INPUT MATERIAL ->
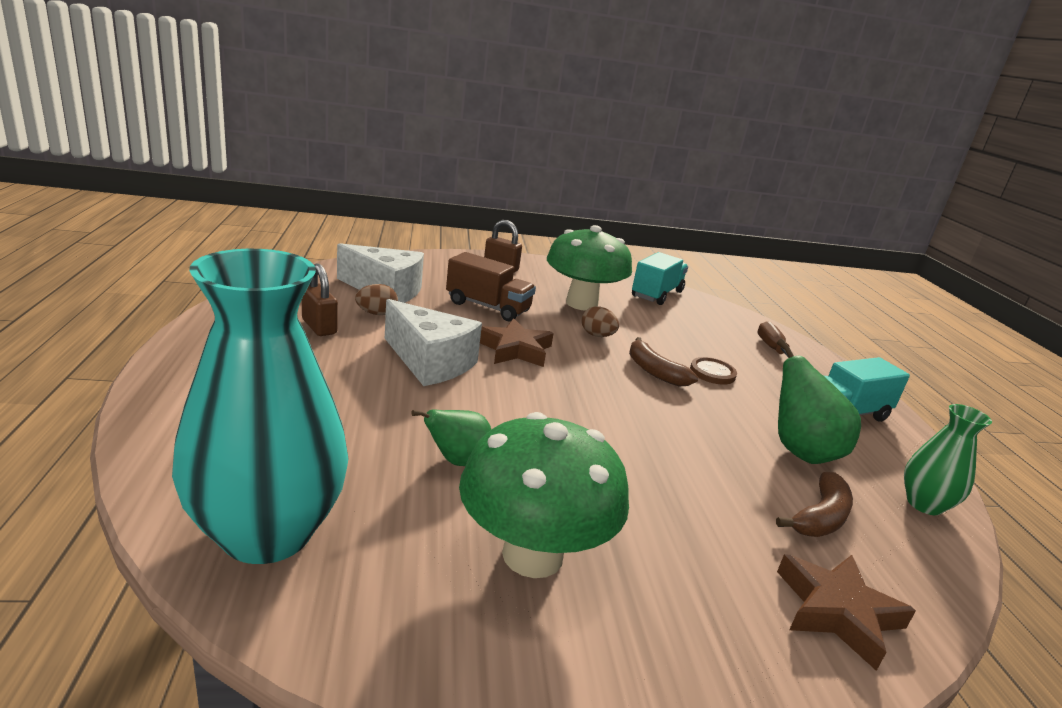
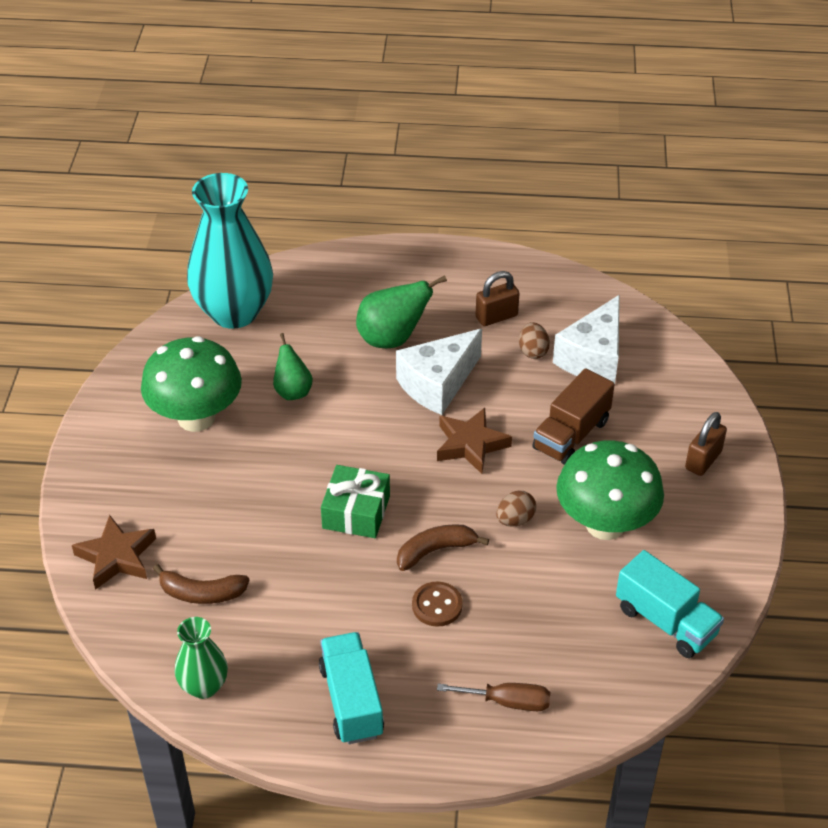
camera: 105 degrees right, 20 degrees up
(634, 412) = (356, 512): none -> green gift
(800, 451) = (289, 623): green pear -> green pear (392, 339)
(820, 517) = (201, 593): brown banana -> brown banana turned 45 degrees counterclockwise

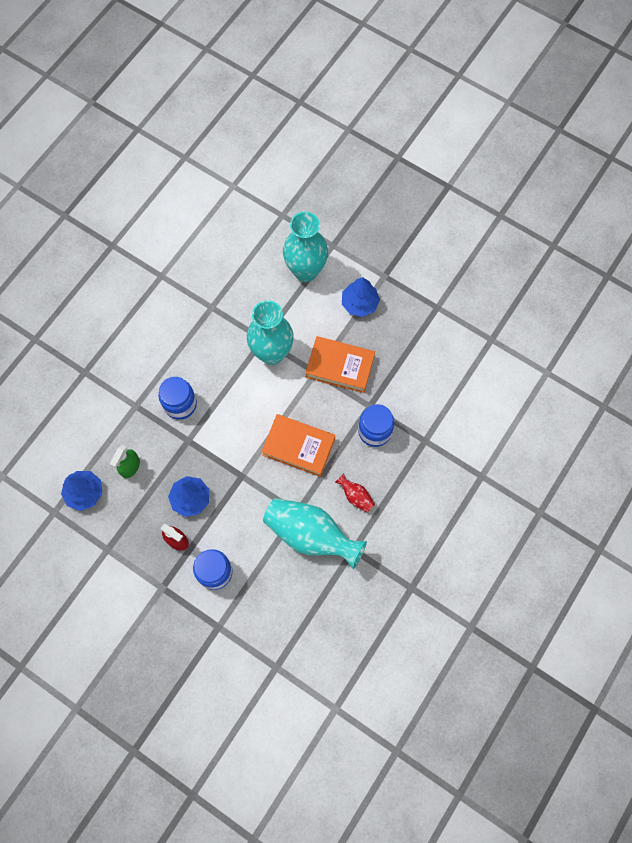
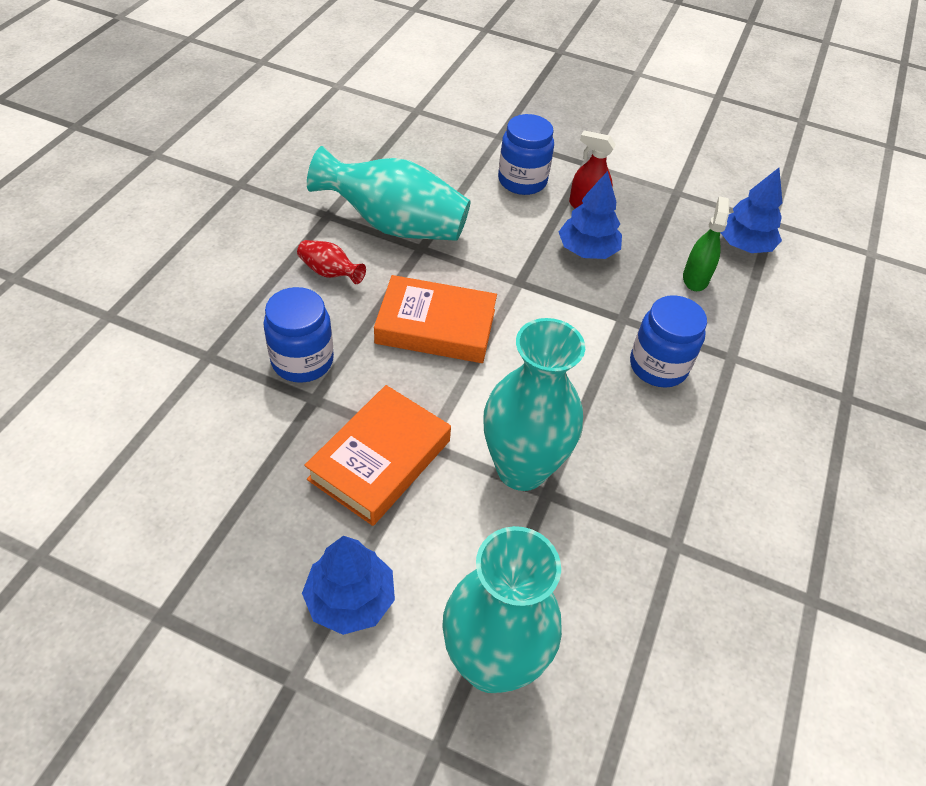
camera: 165 degrees right, 20 degrees down
(340, 367) = (380, 460): orange book -> orange book turned 60 degrees counterclockwise

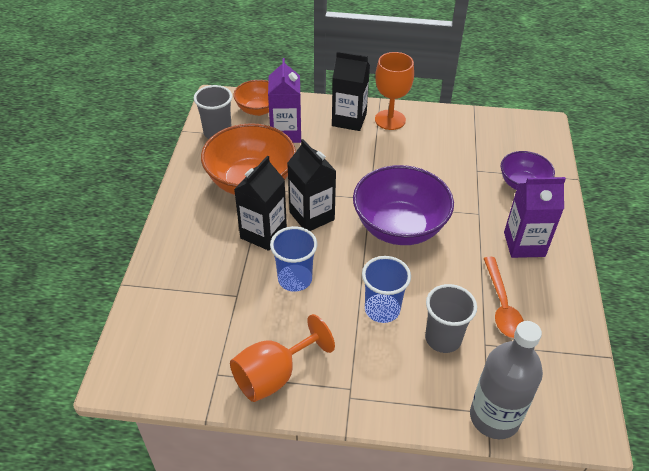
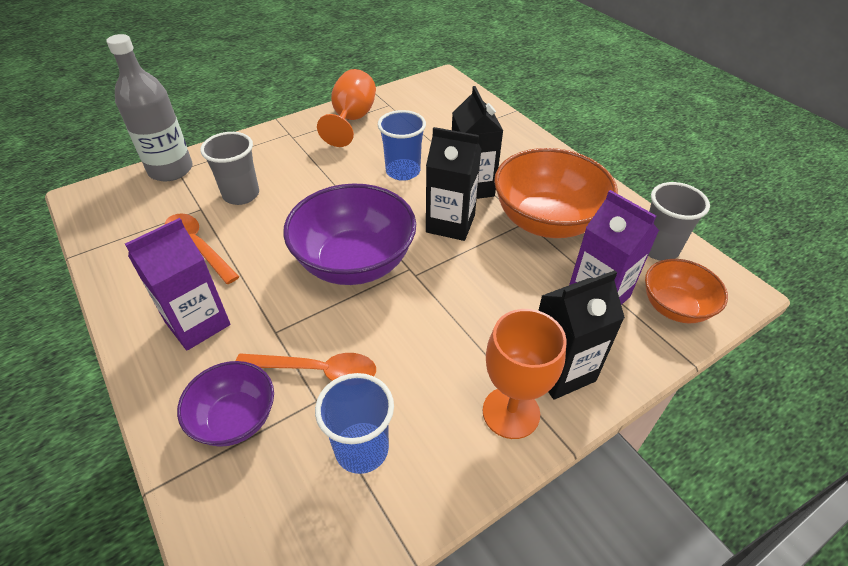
camera: 140 degrees right, 0 degrees up
(382, 309) = (309, 188): blue cup -> blue cup (362, 449)
(468, 182) = (316, 371): none -> orange spoon

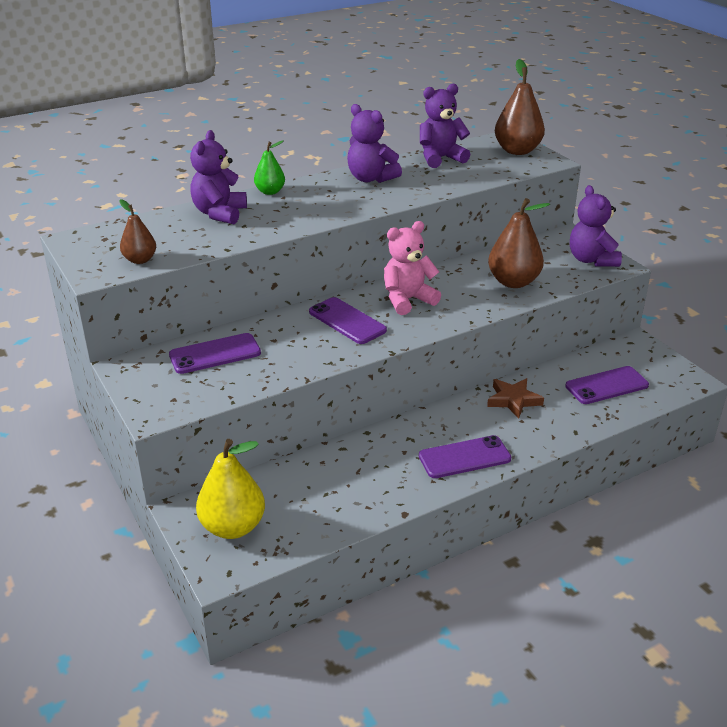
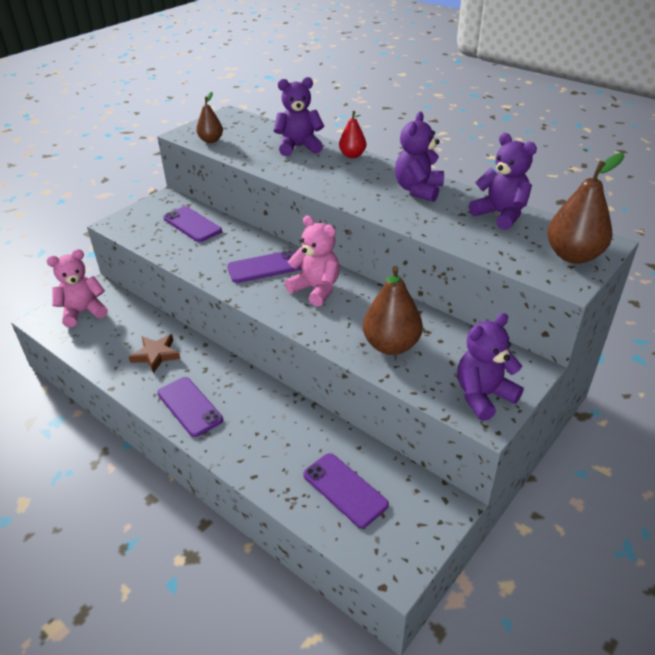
camera: 70 degrees right, 5 degrees up
(233, 527) = (83, 312): yellow pear -> pink teddy bear
(270, 192) = (352, 155): green pear -> red pear
(347, 321) = (264, 267): purple phone -> purple phone turned 45 degrees clockwise
(513, 400) = (286, 421): brown star -> brown star (156, 355)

TASK TO COMPLETE -> Scan the entries above and copy each line where "none" occurs.

WRITTEN RESPONSE ->
(634, 412) = (356, 512): none -> green gift
(468, 182) = (316, 371): none -> orange spoon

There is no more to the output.